• **DIRECTION**
In the records below, repeat every line word for word, starting at the line containing "purple L-shape: moved 3" and ending after the line containing "white L-shape: rotated 10 degrees clockwise". Leave out any picture lines in that span.

• **DATASET EXCERPTS**

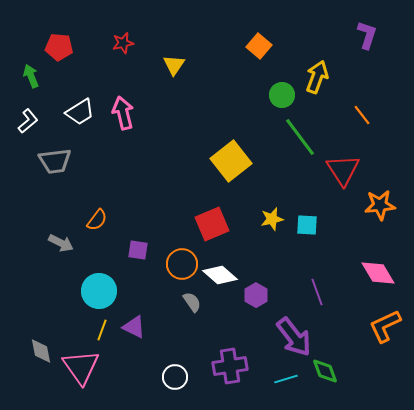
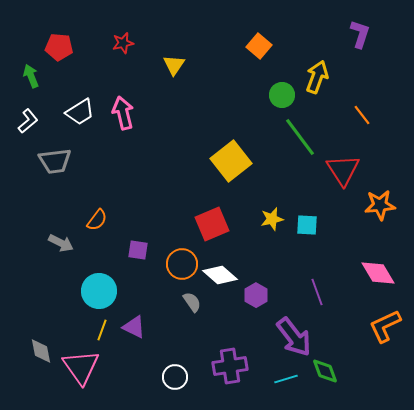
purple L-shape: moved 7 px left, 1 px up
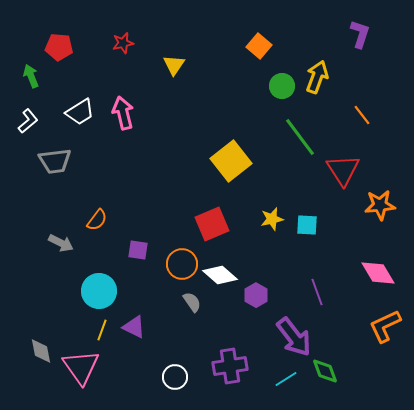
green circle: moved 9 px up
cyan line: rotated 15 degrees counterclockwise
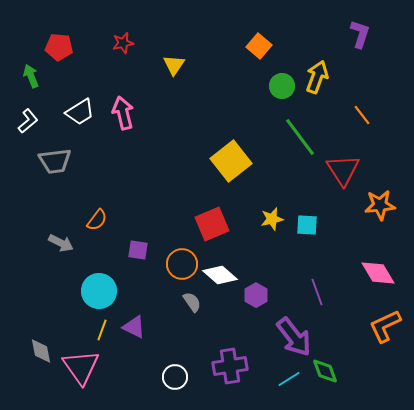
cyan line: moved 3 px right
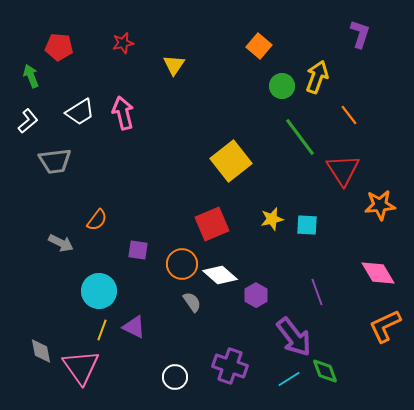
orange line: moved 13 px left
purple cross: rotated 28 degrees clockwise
...
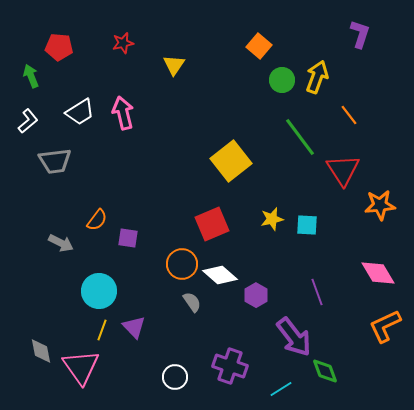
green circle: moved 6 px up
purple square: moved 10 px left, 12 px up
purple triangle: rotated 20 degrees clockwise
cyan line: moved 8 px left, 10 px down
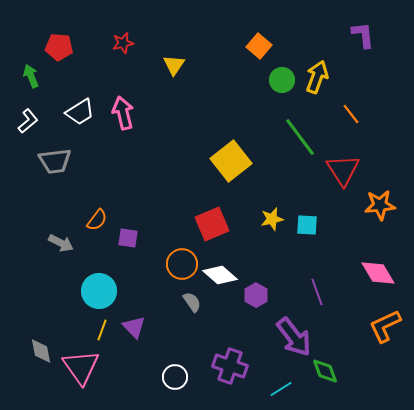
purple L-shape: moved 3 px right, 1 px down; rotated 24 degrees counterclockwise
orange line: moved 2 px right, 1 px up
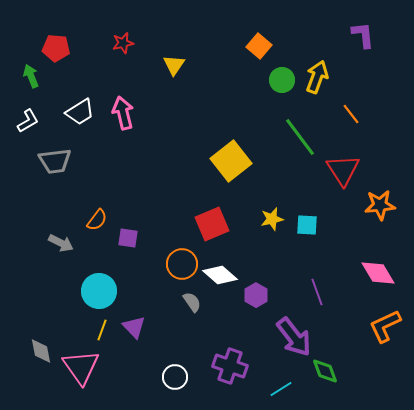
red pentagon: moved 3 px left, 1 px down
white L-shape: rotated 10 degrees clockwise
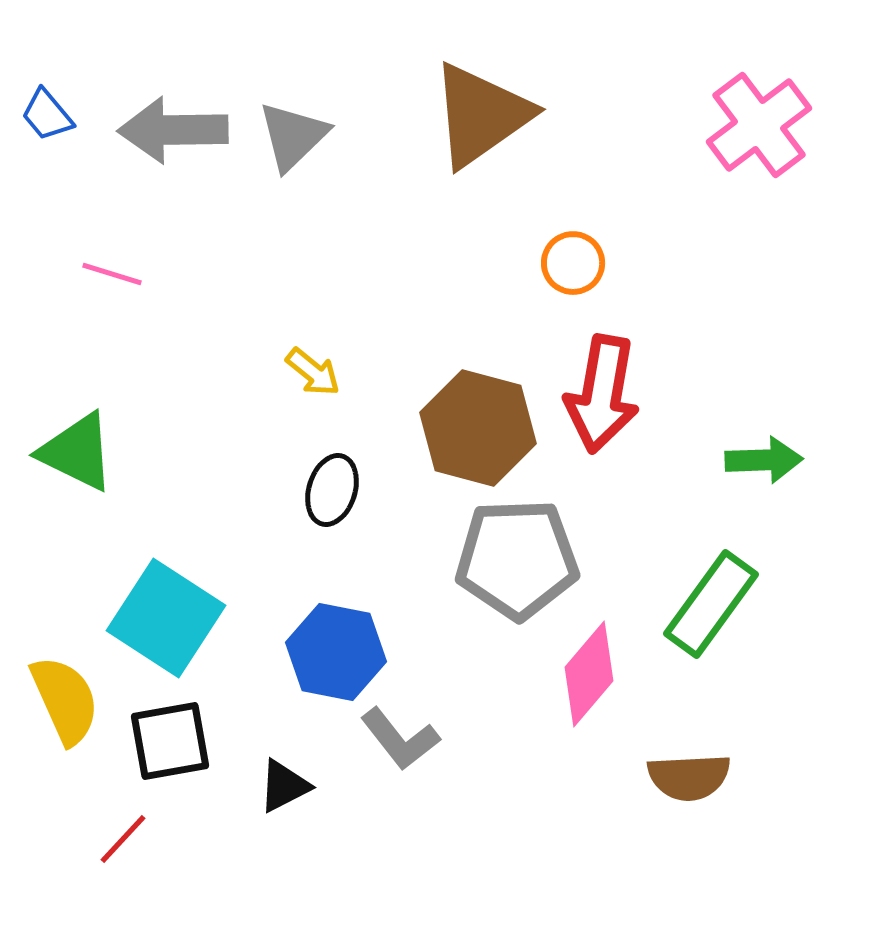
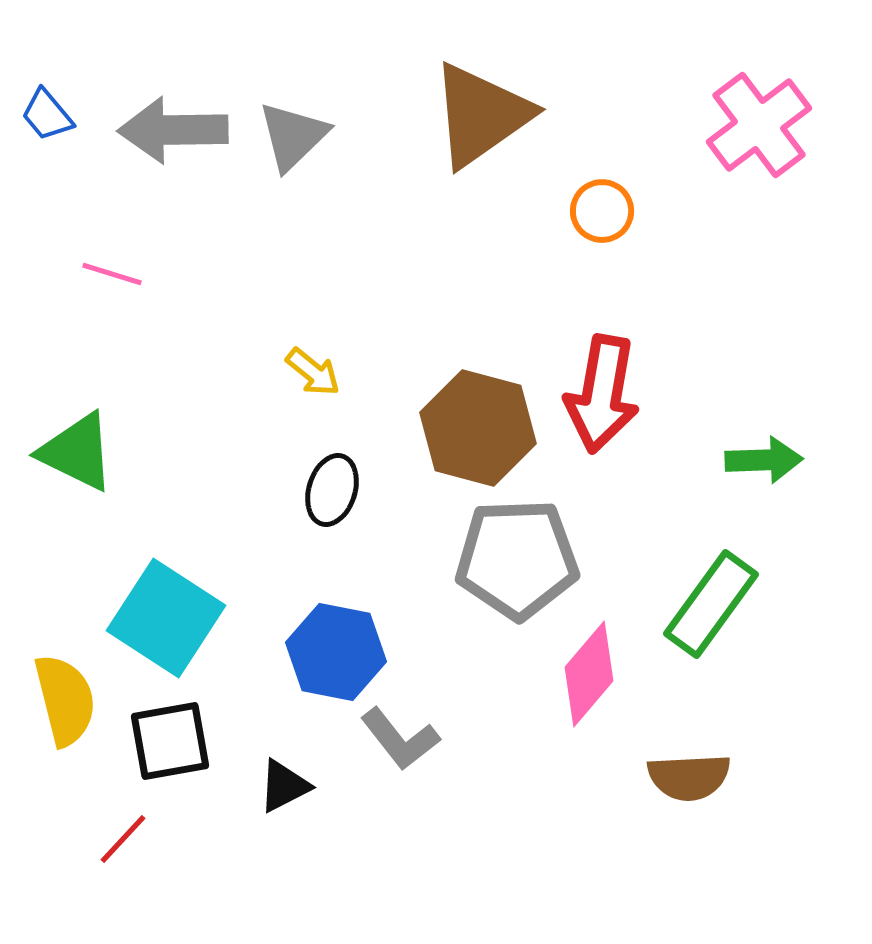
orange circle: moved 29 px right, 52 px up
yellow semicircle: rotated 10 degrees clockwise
---
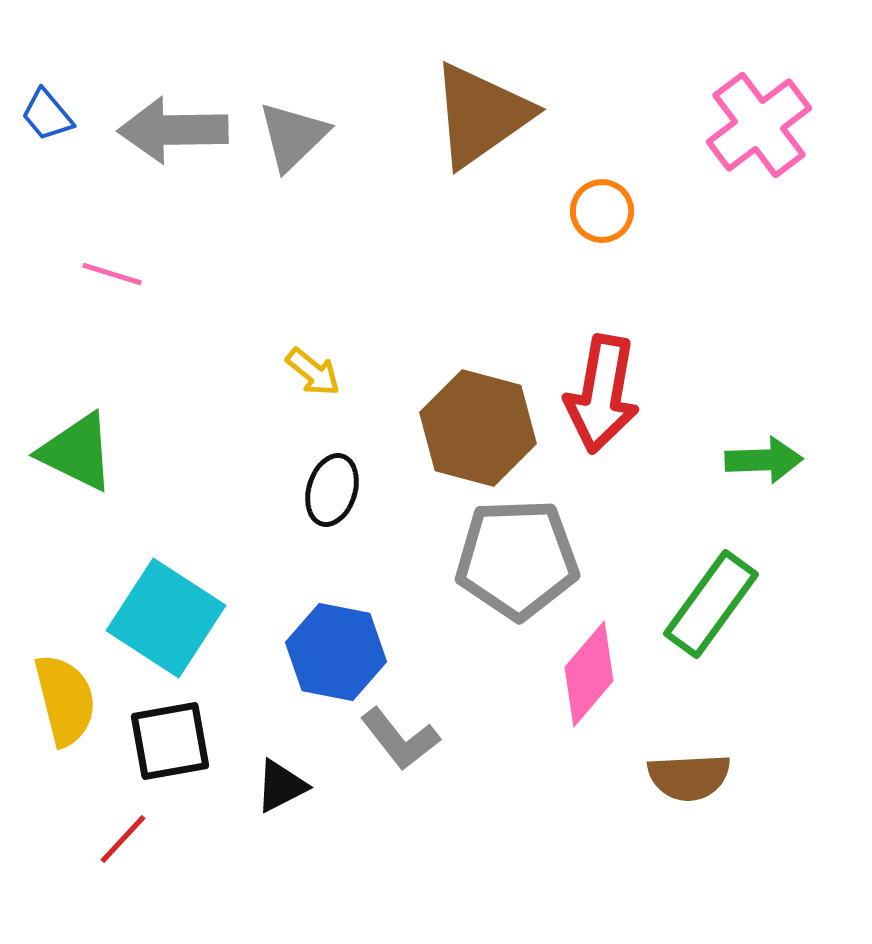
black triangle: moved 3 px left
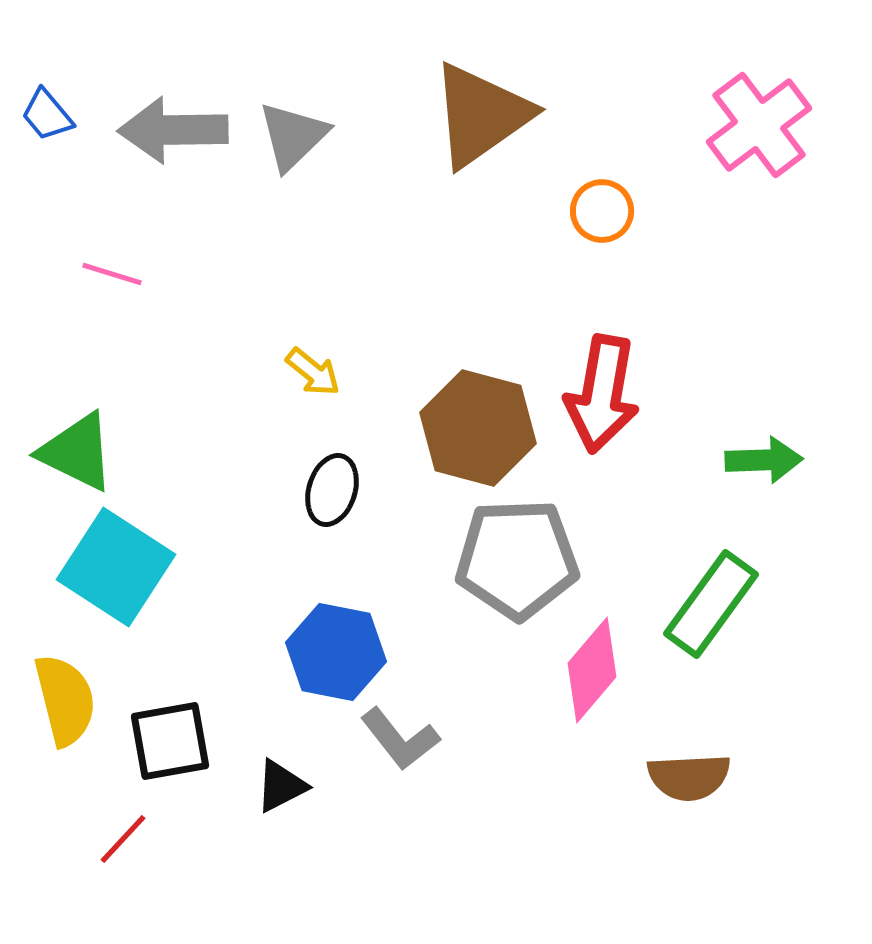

• **FINISHED EXERCISE**
purple L-shape: moved 3 px right, 1 px down; rotated 24 degrees counterclockwise
orange line: moved 2 px right, 1 px up
red pentagon: moved 3 px left, 1 px down
white L-shape: rotated 10 degrees clockwise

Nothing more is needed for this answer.